━━━━━ Exercise material
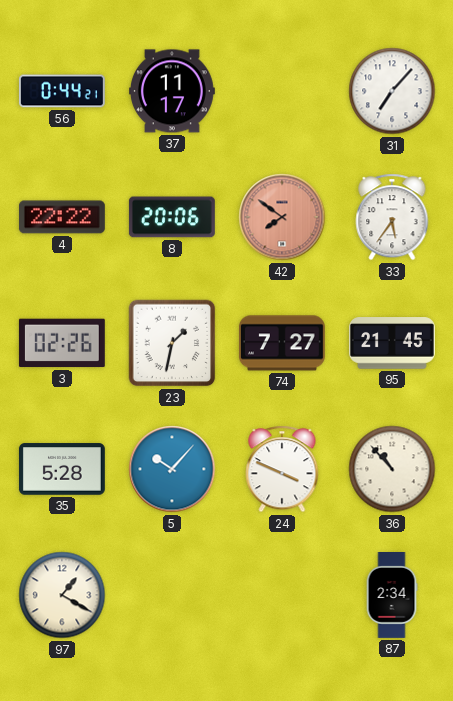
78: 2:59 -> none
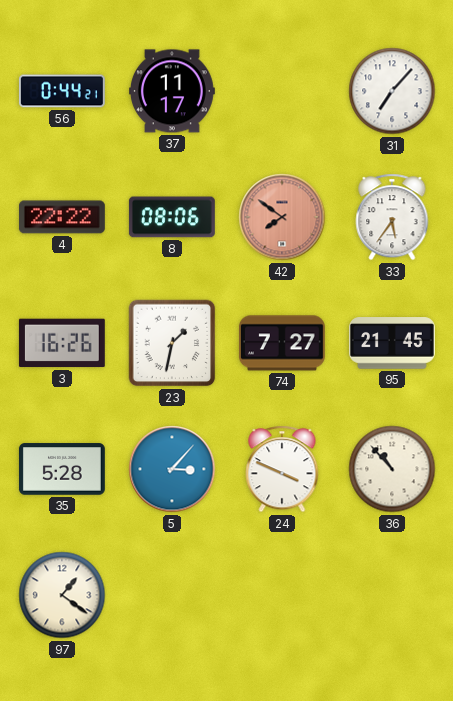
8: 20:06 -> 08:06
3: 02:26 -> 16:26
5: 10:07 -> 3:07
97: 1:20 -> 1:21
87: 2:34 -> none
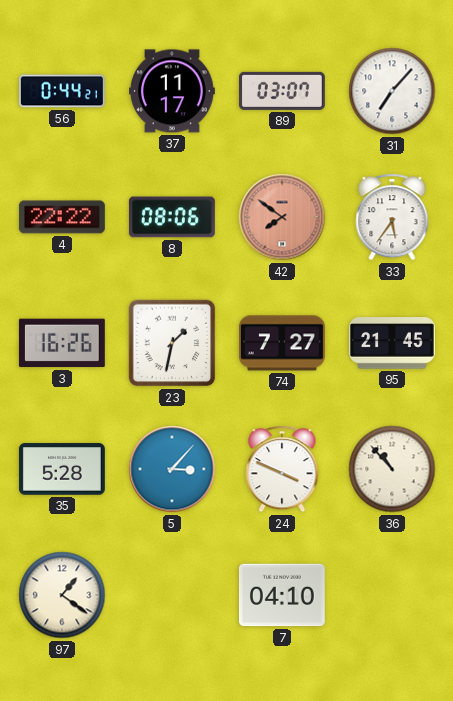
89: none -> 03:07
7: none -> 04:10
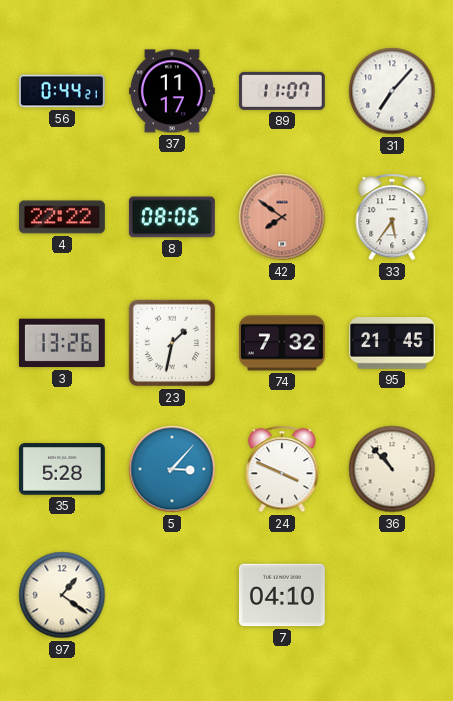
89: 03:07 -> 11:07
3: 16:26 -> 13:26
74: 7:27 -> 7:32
━━━━━━━━━━
# [Instructions for the task]
Copy every line of the records above without changing anything, and leave the pictures out.

# [Output for this exercise]
78: 2:59 -> none
8: 20:06 -> 08:06
3: 02:26 -> 16:26
5: 10:07 -> 3:07
97: 1:20 -> 1:21
87: 2:34 -> none
89: none -> 03:07
7: none -> 04:10
89: 03:07 -> 11:07
3: 16:26 -> 13:26
74: 7:27 -> 7:32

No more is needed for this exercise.